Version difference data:
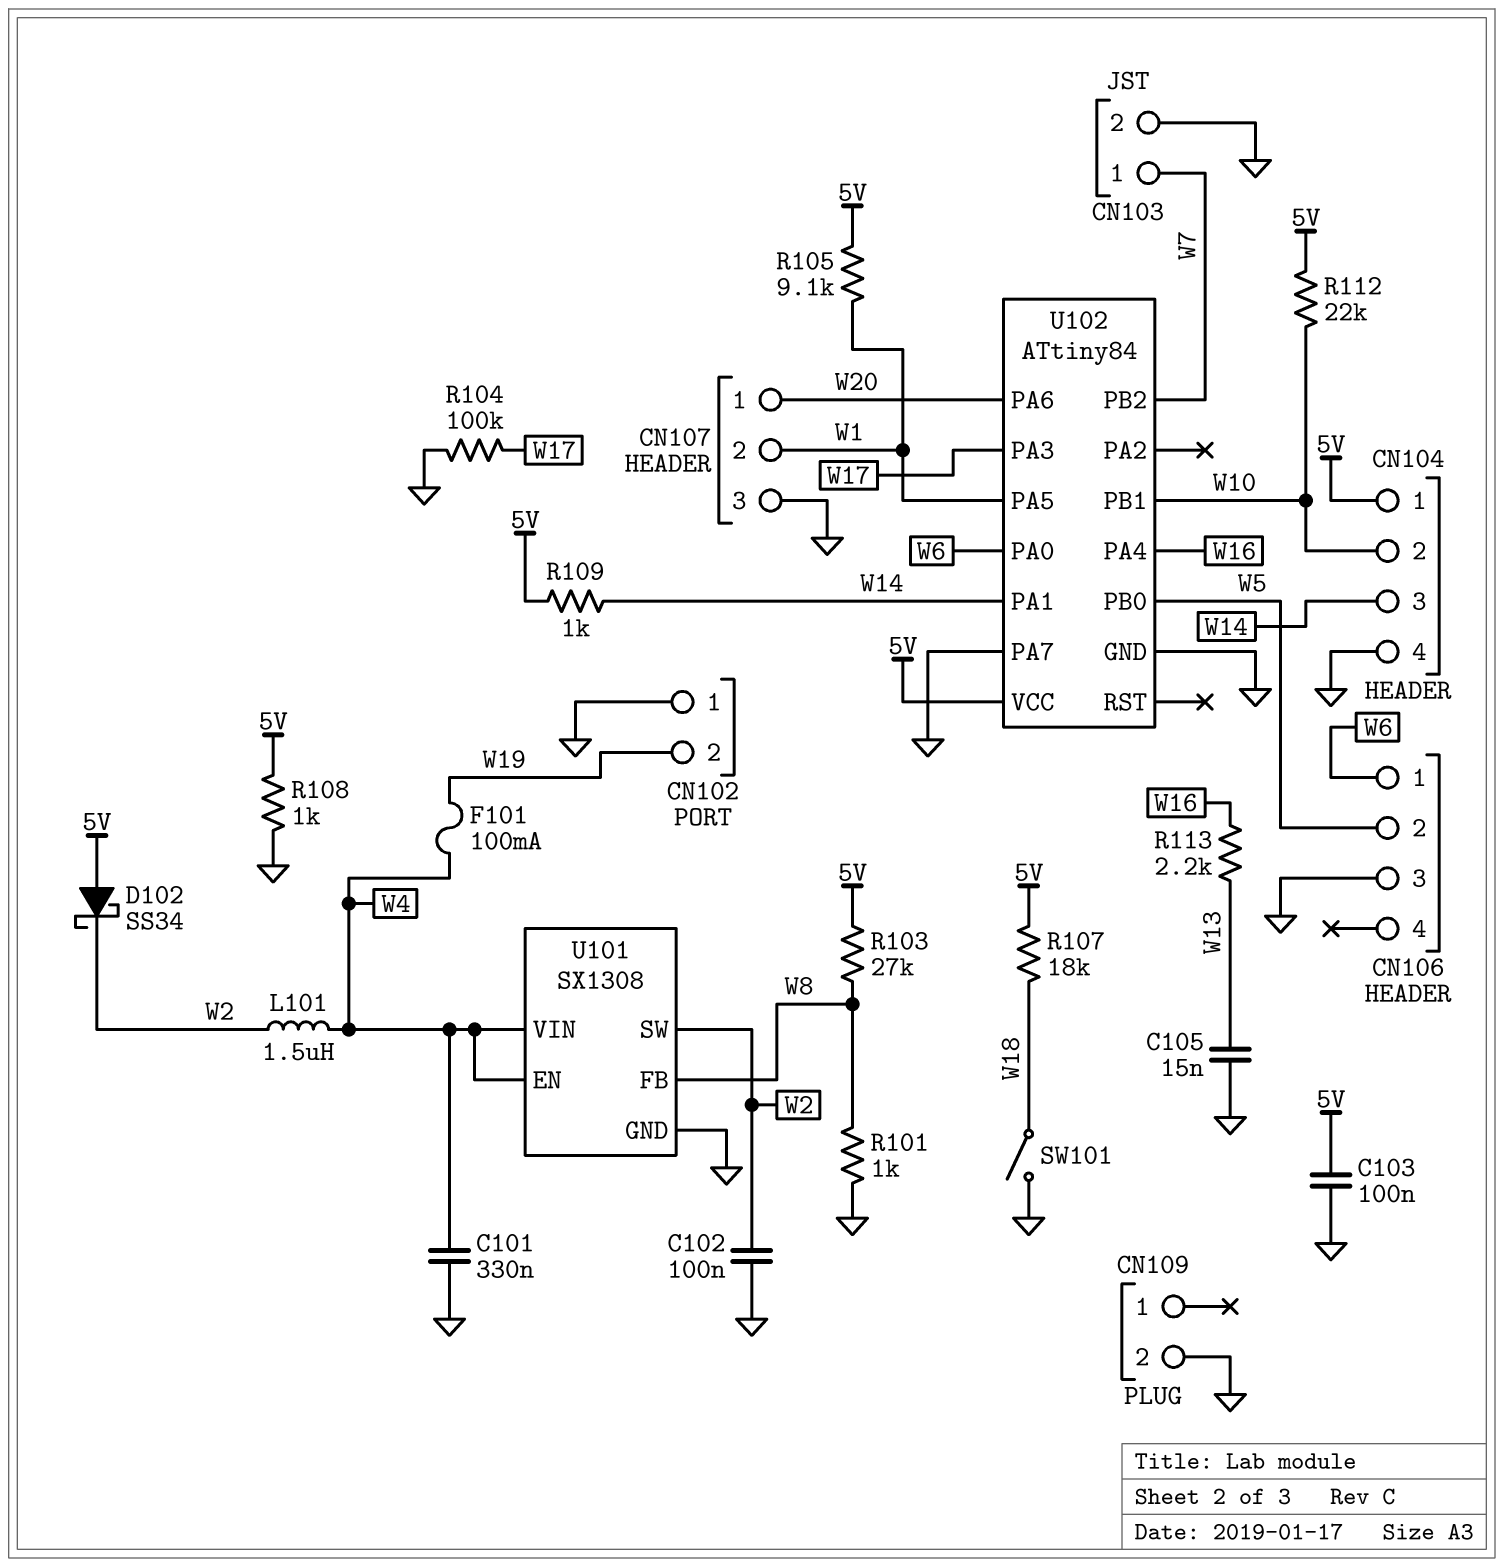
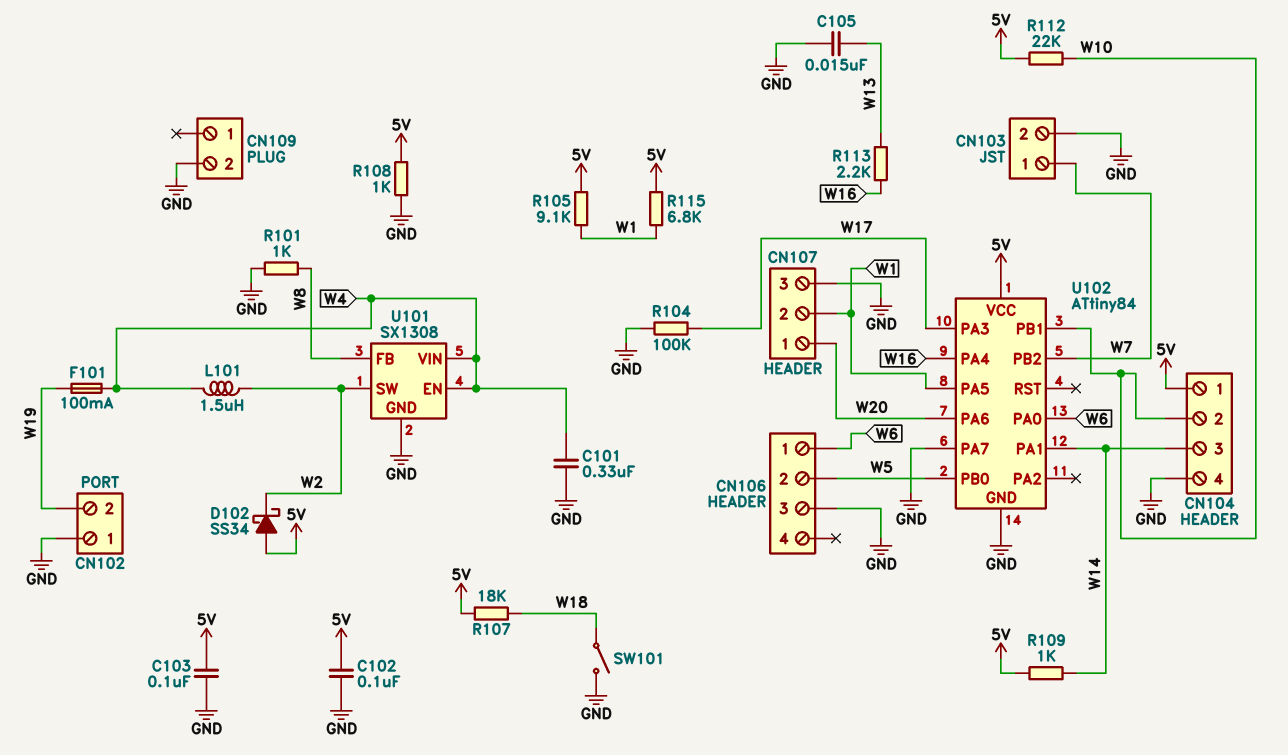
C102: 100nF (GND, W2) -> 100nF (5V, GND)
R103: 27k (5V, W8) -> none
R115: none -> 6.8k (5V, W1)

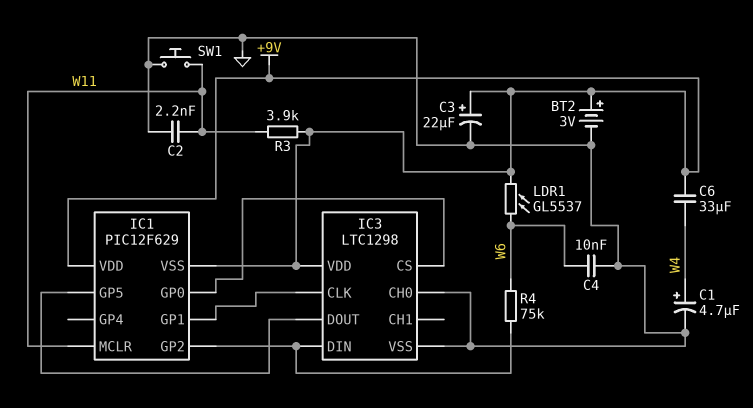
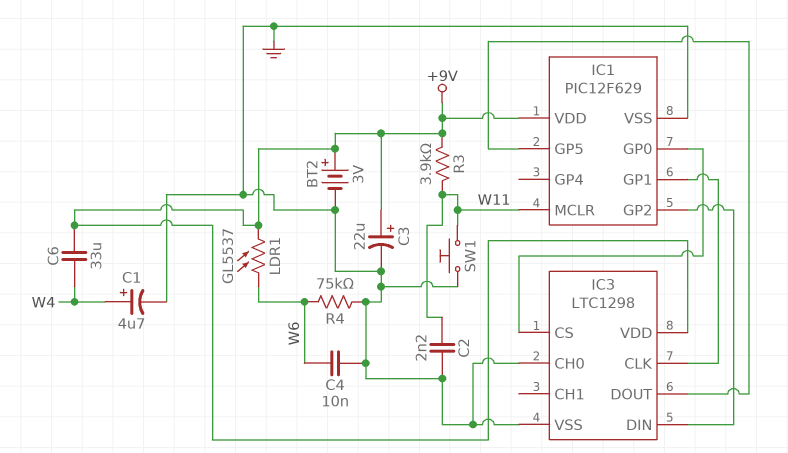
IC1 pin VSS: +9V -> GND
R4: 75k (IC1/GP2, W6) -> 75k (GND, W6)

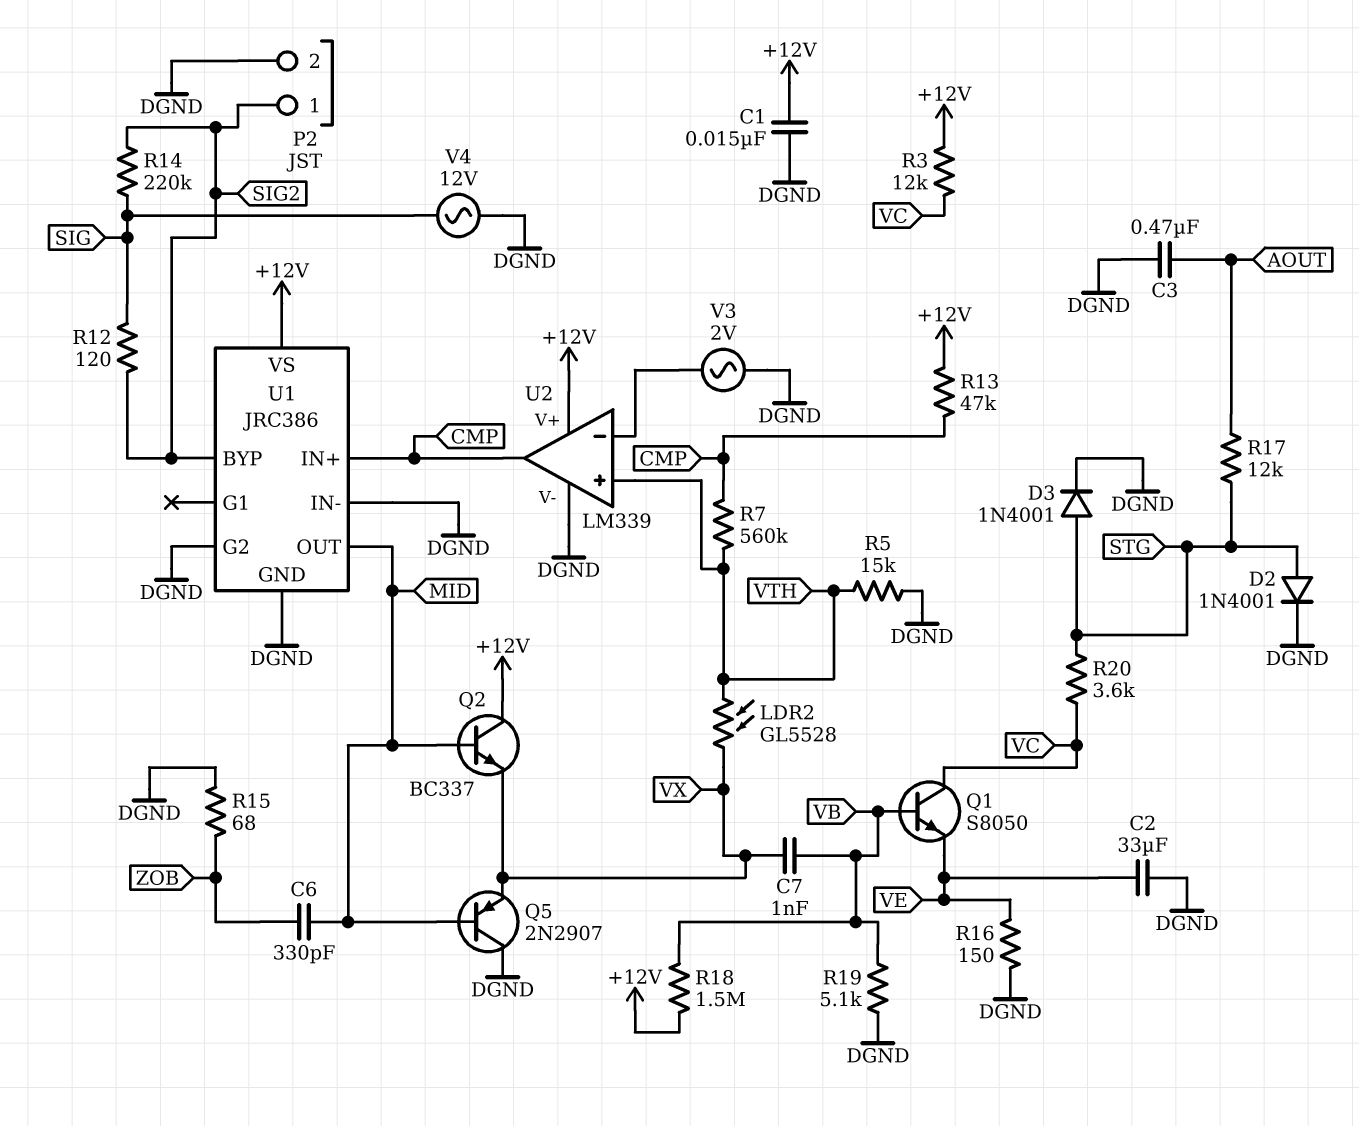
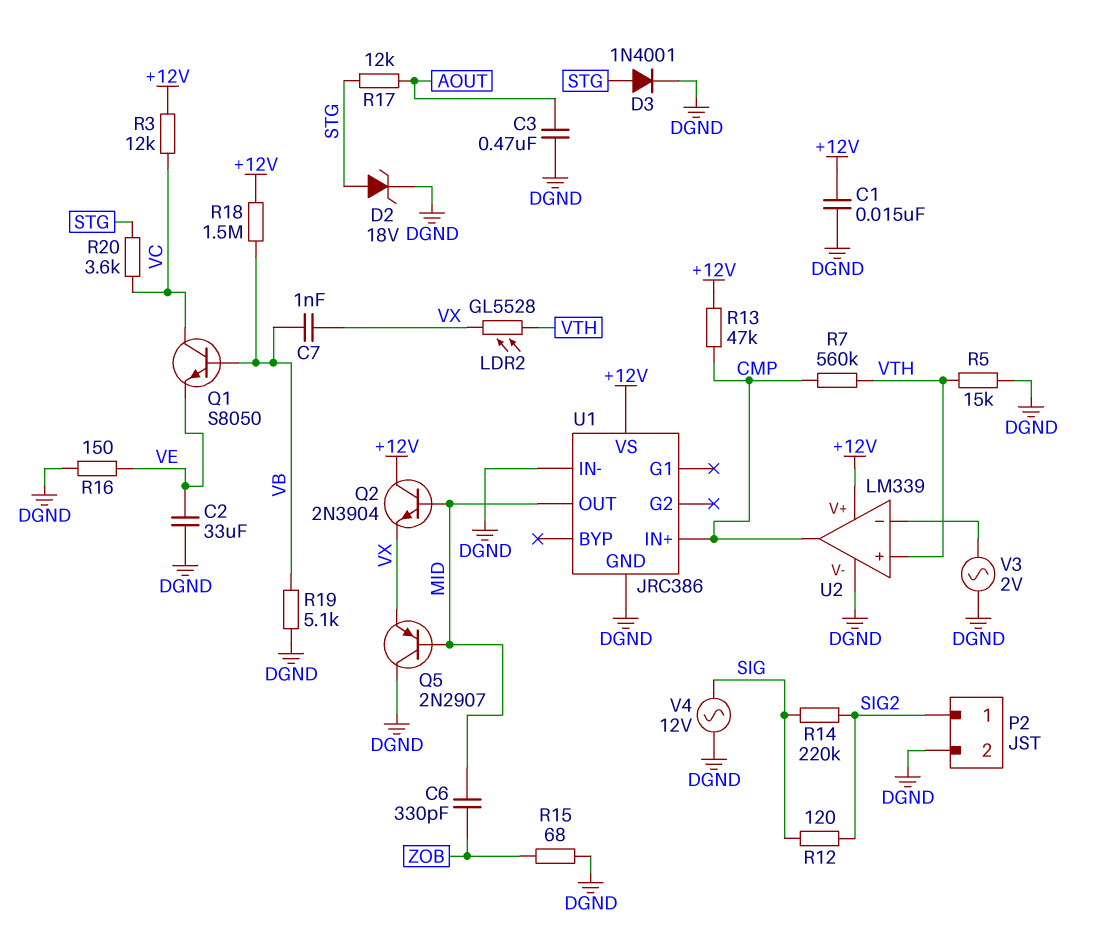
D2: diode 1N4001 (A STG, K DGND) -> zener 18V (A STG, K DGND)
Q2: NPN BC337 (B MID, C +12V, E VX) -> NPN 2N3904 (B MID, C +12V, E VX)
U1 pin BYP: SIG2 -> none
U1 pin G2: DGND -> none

• [Problem statement]
Please output the records above exactly, without the pictures.

• [Expected answer]
C102: 100nF (GND, W2) -> 100nF (5V, GND)
R103: 27k (5V, W8) -> none
R115: none -> 6.8k (5V, W1)

IC1 pin VSS: +9V -> GND
R4: 75k (IC1/GP2, W6) -> 75k (GND, W6)

D2: diode 1N4001 (A STG, K DGND) -> zener 18V (A STG, K DGND)
Q2: NPN BC337 (B MID, C +12V, E VX) -> NPN 2N3904 (B MID, C +12V, E VX)
U1 pin BYP: SIG2 -> none
U1 pin G2: DGND -> none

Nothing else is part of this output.